Task goal:
Among the records that follow, set down only the lines from the one containing "brown pentagon: (73, 384) -> (65, 270), moved" to the one containing "gray triangle: (203, 50) -> (182, 35), moved", both included, exactly.

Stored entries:
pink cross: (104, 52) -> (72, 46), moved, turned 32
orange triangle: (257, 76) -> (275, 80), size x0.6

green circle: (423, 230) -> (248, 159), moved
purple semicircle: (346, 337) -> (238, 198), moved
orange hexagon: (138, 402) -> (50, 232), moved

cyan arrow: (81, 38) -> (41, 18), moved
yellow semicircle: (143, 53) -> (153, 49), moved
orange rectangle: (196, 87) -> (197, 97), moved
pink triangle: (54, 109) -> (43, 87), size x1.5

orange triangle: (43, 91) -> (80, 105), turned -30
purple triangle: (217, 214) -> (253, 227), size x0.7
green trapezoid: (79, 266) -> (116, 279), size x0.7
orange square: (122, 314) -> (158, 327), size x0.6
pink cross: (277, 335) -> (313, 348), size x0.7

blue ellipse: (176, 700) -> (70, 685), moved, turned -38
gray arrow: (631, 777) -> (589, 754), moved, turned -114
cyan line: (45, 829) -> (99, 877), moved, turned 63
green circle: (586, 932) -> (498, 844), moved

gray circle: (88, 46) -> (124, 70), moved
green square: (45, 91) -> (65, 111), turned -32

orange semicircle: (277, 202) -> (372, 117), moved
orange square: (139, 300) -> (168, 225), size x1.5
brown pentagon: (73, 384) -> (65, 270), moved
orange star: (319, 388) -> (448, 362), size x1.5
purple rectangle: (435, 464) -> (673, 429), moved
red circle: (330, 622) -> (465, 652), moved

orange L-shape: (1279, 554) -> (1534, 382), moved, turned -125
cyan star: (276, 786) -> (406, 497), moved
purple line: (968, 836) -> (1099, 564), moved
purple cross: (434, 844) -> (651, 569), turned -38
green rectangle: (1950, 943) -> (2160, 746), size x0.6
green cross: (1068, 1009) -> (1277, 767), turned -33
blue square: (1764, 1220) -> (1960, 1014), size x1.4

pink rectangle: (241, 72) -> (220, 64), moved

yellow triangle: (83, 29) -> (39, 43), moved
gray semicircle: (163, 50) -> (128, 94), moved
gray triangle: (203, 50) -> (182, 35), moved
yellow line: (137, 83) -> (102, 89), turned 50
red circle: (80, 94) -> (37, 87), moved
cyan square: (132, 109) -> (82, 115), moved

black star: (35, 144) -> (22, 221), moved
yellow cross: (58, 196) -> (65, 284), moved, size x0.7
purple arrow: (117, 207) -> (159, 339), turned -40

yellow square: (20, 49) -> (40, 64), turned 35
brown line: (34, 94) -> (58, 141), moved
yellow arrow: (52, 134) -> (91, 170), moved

Written answer:
brown pentagon: (73, 384) -> (65, 270), moved
orange star: (319, 388) -> (448, 362), size x1.5
purple rectangle: (435, 464) -> (673, 429), moved
red circle: (330, 622) -> (465, 652), moved

orange L-shape: (1279, 554) -> (1534, 382), moved, turned -125
cyan star: (276, 786) -> (406, 497), moved
purple line: (968, 836) -> (1099, 564), moved
purple cross: (434, 844) -> (651, 569), turned -38
green rectangle: (1950, 943) -> (2160, 746), size x0.6
green cross: (1068, 1009) -> (1277, 767), turned -33
blue square: (1764, 1220) -> (1960, 1014), size x1.4

pink rectangle: (241, 72) -> (220, 64), moved

yellow triangle: (83, 29) -> (39, 43), moved
gray semicircle: (163, 50) -> (128, 94), moved
gray triangle: (203, 50) -> (182, 35), moved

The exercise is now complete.